• _Assigned task_: Take the entries below and print only the lines from the one with "camera: 10 degrees right, 15 degrees down" through the one with "(725, 319) = (720, 437): grey", exactly as they stand, both ends included.

• _Input for this task_:
——

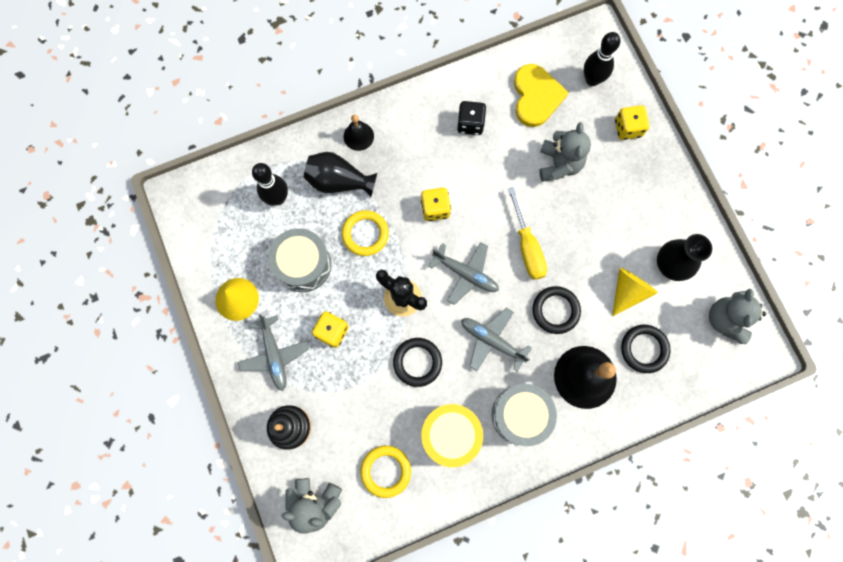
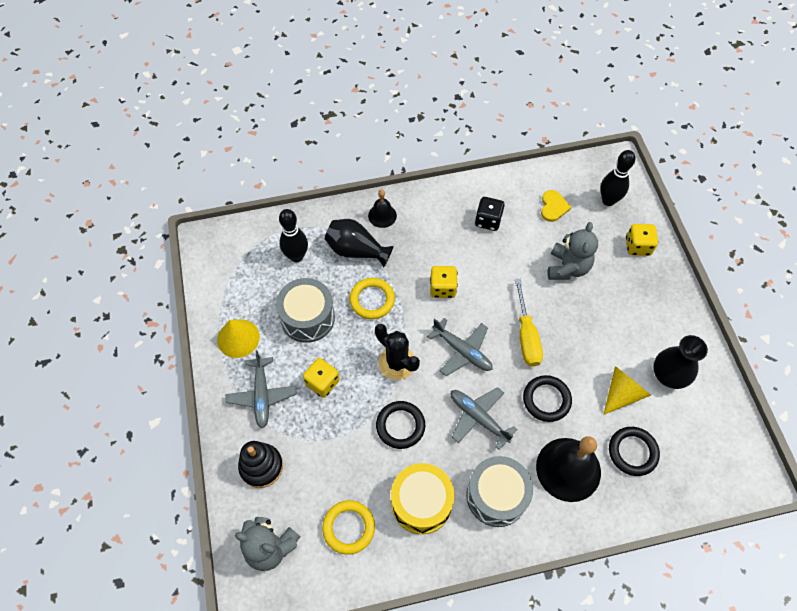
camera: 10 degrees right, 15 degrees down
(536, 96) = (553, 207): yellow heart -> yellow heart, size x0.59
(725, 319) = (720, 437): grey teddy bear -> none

——

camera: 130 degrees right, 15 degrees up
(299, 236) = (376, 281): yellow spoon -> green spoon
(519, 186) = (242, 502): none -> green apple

——

• _Final answer_:
camera: 10 degrees right, 15 degrees down
(536, 96) = (553, 207): yellow heart -> yellow heart, size x0.59
(725, 319) = (720, 437): grey teddy bear -> none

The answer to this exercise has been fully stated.